**PROBLEM STATEMENT:** Every line of the data must be copied exactly.

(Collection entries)
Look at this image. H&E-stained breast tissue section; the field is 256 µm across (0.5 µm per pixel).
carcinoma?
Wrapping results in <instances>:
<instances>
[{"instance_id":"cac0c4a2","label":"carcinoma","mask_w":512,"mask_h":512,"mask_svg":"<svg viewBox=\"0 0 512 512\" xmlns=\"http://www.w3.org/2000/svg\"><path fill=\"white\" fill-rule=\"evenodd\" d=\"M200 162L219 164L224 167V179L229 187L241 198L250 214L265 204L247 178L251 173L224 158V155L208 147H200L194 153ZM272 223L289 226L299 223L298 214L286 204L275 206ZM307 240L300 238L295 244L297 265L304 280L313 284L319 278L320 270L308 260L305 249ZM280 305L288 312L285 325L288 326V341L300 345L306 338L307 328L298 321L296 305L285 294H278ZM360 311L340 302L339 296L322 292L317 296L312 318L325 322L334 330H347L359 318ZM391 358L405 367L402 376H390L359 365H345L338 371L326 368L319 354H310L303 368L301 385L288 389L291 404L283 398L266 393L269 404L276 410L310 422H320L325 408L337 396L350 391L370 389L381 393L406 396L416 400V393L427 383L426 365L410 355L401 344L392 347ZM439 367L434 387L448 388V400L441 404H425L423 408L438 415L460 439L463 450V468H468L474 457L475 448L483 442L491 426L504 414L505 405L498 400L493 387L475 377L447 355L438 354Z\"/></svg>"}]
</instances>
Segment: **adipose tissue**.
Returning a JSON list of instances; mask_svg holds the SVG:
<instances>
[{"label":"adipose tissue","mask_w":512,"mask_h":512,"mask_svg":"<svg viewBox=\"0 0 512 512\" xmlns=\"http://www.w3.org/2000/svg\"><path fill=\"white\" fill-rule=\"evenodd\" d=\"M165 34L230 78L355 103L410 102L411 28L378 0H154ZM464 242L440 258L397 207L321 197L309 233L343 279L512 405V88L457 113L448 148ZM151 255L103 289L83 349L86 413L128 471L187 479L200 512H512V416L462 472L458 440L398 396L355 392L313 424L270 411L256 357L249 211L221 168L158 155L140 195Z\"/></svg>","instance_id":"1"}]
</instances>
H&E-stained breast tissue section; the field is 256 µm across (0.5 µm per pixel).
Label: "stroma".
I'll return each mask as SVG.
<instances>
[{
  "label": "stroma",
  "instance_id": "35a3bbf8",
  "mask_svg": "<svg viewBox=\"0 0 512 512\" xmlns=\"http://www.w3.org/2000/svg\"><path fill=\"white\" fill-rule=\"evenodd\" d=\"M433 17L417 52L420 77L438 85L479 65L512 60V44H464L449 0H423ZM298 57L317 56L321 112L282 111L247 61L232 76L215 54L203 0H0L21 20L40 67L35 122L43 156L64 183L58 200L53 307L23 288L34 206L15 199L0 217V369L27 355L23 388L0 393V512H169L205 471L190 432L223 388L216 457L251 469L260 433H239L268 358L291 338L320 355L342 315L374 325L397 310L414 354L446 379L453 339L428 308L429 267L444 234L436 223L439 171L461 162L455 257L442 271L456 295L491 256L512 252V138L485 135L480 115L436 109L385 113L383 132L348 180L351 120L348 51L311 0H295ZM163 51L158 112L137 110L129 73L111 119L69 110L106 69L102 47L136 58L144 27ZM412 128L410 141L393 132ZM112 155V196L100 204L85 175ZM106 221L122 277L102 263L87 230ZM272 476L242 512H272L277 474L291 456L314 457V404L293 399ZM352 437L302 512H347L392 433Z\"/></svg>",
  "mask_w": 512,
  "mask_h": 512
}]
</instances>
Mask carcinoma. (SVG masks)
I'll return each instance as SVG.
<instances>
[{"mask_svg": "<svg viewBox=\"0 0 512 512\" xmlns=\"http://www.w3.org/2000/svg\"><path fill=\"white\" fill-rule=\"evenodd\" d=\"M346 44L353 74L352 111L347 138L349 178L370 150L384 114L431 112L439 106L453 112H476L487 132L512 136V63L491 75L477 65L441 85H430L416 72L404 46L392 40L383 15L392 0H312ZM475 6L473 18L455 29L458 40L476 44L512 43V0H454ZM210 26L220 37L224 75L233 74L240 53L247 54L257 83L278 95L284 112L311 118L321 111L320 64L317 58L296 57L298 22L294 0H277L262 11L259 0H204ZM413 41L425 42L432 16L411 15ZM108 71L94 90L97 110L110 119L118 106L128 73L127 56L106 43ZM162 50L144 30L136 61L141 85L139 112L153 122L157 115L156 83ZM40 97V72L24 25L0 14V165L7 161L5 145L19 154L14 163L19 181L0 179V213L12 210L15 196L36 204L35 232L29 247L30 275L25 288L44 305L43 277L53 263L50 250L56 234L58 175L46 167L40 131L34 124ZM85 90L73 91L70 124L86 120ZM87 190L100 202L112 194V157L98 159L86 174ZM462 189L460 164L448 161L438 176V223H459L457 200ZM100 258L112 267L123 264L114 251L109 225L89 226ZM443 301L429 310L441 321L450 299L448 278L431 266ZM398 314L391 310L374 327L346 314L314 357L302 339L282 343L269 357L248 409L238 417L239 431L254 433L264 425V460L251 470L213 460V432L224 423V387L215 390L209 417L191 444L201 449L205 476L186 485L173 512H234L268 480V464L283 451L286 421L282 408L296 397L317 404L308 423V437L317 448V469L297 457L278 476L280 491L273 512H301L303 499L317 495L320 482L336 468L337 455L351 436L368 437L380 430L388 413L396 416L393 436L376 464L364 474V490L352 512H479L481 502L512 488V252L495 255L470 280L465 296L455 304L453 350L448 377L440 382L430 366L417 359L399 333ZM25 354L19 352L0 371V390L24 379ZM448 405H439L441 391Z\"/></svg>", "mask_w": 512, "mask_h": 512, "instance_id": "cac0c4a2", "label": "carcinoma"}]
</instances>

**EXERCISE RESPONSE:**
Look at this image. H&E-stained breast tissue section; the field is 256 µm across (0.5 µm per pixel).
carcinoma?
Wrapping results in <instances>:
<instances>
[{"instance_id":"cac0c4a2","label":"carcinoma","mask_w":512,"mask_h":512,"mask_svg":"<svg viewBox=\"0 0 512 512\" xmlns=\"http://www.w3.org/2000/svg\"><path fill=\"white\" fill-rule=\"evenodd\" d=\"M200 162L219 164L224 167V179L229 187L241 198L250 214L265 204L247 178L251 173L224 158V155L208 147H200L194 153ZM272 223L289 226L299 223L298 214L286 204L275 206ZM307 240L300 238L295 244L297 265L304 280L313 284L319 278L320 270L308 260L305 249ZM280 305L288 312L285 325L288 326V341L300 345L306 338L307 328L298 321L296 305L285 294H278ZM360 311L340 302L339 296L322 292L317 296L312 318L325 322L334 330H347L359 318ZM391 358L405 367L402 376H390L359 365H345L338 371L326 368L319 354H310L303 368L301 385L288 389L291 404L283 398L266 393L269 404L276 410L310 422H320L325 408L337 396L350 391L370 389L381 393L406 396L416 400V393L427 383L426 365L410 355L401 344L392 347ZM439 367L434 387L448 388V400L441 404H425L423 408L438 415L460 439L463 450V468H468L474 457L475 448L483 442L491 426L504 414L505 405L498 400L493 387L475 377L447 355L438 354Z\"/></svg>"}]
</instances>
Segment: **adipose tissue**.
Returning a JSON list of instances; mask_svg holds the SVG:
<instances>
[{"label":"adipose tissue","mask_w":512,"mask_h":512,"mask_svg":"<svg viewBox=\"0 0 512 512\" xmlns=\"http://www.w3.org/2000/svg\"><path fill=\"white\" fill-rule=\"evenodd\" d=\"M165 34L230 78L355 103L410 102L411 28L378 0H154ZM464 242L440 258L397 207L321 197L309 233L343 279L512 405V88L457 113L448 148ZM151 255L103 289L83 349L86 413L128 471L187 479L200 512H512V416L462 472L458 440L398 396L355 392L313 424L270 411L256 357L249 211L221 168L158 155L140 195Z\"/></svg>","instance_id":"1"}]
</instances>
H&E-stained breast tissue section; the field is 256 µm across (0.5 µm per pixel).
Label: "stroma".
I'll return each mask as SVG.
<instances>
[{
  "label": "stroma",
  "instance_id": "35a3bbf8",
  "mask_svg": "<svg viewBox=\"0 0 512 512\" xmlns=\"http://www.w3.org/2000/svg\"><path fill=\"white\" fill-rule=\"evenodd\" d=\"M433 17L417 52L420 77L438 85L479 65L512 60V44H464L449 0H423ZM298 57L317 56L321 112L282 111L247 61L232 76L215 54L203 0H0L21 20L40 67L35 122L43 156L64 183L58 200L53 307L23 288L34 206L15 199L0 217V369L27 355L23 388L0 393V512H169L205 471L190 432L223 388L216 457L251 469L260 433H239L268 358L291 338L320 355L342 315L374 325L397 310L414 354L446 379L453 339L428 308L429 267L444 234L436 223L439 171L461 162L455 257L442 271L456 295L491 256L512 252V138L485 135L480 115L436 109L385 113L383 132L348 180L351 120L348 51L311 0H295ZM163 51L158 112L137 110L129 73L111 119L69 110L106 69L102 47L136 58L144 27ZM412 128L410 141L393 132ZM112 155V196L100 204L85 175ZM106 221L122 277L102 263L87 230ZM272 476L242 512H272L277 474L291 456L314 457V404L293 399ZM352 437L302 512H347L392 433Z\"/></svg>",
  "mask_w": 512,
  "mask_h": 512
}]
</instances>
Mask carcinoma. (SVG masks)
I'll return each instance as SVG.
<instances>
[{"mask_svg": "<svg viewBox=\"0 0 512 512\" xmlns=\"http://www.w3.org/2000/svg\"><path fill=\"white\" fill-rule=\"evenodd\" d=\"M346 44L353 74L352 111L347 138L349 178L370 150L384 114L431 112L439 106L453 112H476L487 132L512 136V63L491 75L477 65L441 85H430L416 72L404 46L392 40L383 15L392 0H312ZM475 6L473 18L455 29L458 40L476 44L512 43V0H454ZM210 26L220 37L224 75L233 74L240 53L247 54L257 83L278 95L284 112L311 118L321 111L320 64L317 58L296 57L298 22L294 0H277L262 11L259 0H204ZM413 41L425 42L432 16L411 15ZM108 71L94 90L97 110L110 119L118 106L128 73L127 56L106 43ZM162 50L144 30L136 61L141 85L139 112L153 122L157 115L156 83ZM40 97V72L24 25L0 14V165L7 161L5 145L19 154L14 163L19 181L0 179V213L12 210L15 196L36 204L35 232L29 247L30 275L25 288L44 305L43 277L53 263L50 250L56 234L58 175L46 167L40 131L34 124ZM85 90L73 91L70 124L86 120ZM87 190L100 202L112 194V157L98 159L86 174ZM462 189L460 164L448 161L438 176V223H459L457 200ZM100 258L112 267L123 264L114 251L109 225L89 226ZM443 301L429 310L441 321L450 299L448 278L431 266ZM398 314L391 310L374 327L346 314L314 357L302 339L282 343L269 357L248 409L238 417L239 431L254 433L264 425V460L251 470L213 460V432L224 423V387L215 390L209 417L191 444L201 449L205 476L186 485L173 512H234L268 480V464L283 451L286 421L282 408L296 397L317 404L308 423V437L317 448V469L297 457L278 476L280 491L273 512H301L303 499L317 495L320 482L336 468L337 455L351 436L368 437L380 430L388 413L396 416L393 436L376 464L364 474V490L352 512H479L481 502L512 488V252L495 255L470 280L465 296L455 304L453 350L448 377L440 382L430 366L417 359L399 333ZM25 354L19 352L0 371V390L24 379ZM448 405H439L441 391Z\"/></svg>", "mask_w": 512, "mask_h": 512, "instance_id": "cac0c4a2", "label": "carcinoma"}]
</instances>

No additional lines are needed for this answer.